[Scene comparison data]
******

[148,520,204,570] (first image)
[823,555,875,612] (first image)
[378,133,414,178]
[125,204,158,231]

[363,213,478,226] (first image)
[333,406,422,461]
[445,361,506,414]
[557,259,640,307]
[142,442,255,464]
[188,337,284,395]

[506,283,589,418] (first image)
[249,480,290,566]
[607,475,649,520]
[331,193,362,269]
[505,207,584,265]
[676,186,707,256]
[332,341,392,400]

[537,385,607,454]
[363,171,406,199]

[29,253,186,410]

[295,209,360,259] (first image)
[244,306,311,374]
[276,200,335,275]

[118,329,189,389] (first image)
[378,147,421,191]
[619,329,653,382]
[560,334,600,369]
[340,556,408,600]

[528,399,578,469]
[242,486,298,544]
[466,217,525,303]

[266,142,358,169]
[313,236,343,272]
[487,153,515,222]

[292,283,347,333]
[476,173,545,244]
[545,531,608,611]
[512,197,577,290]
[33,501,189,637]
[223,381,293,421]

******

### [WORK REQUEST]
Generate an exact reproduction of all entries.

### [RESPONSE BOX]
[148,520,204,570] (first image)
[823,555,875,612] (first image)
[378,133,414,178]
[125,204,158,231]

[363,213,478,226] (first image)
[333,406,422,461]
[445,361,506,414]
[557,259,640,307]
[142,442,255,464]
[188,337,284,395]

[506,283,589,418] (first image)
[249,480,290,566]
[607,475,649,520]
[331,193,362,269]
[505,207,584,265]
[676,186,707,256]
[332,341,392,400]

[537,385,607,454]
[363,171,406,199]

[29,253,186,410]

[295,209,360,259] (first image)
[244,306,311,374]
[276,200,335,275]

[118,329,189,389] (first image)
[378,147,421,191]
[619,329,653,382]
[560,334,600,369]
[340,556,408,600]

[528,399,578,469]
[242,486,298,544]
[466,217,525,303]

[266,142,358,169]
[313,236,343,272]
[487,153,515,222]

[292,283,347,333]
[476,173,545,244]
[545,531,608,611]
[512,197,577,290]
[33,501,189,637]
[223,381,293,421]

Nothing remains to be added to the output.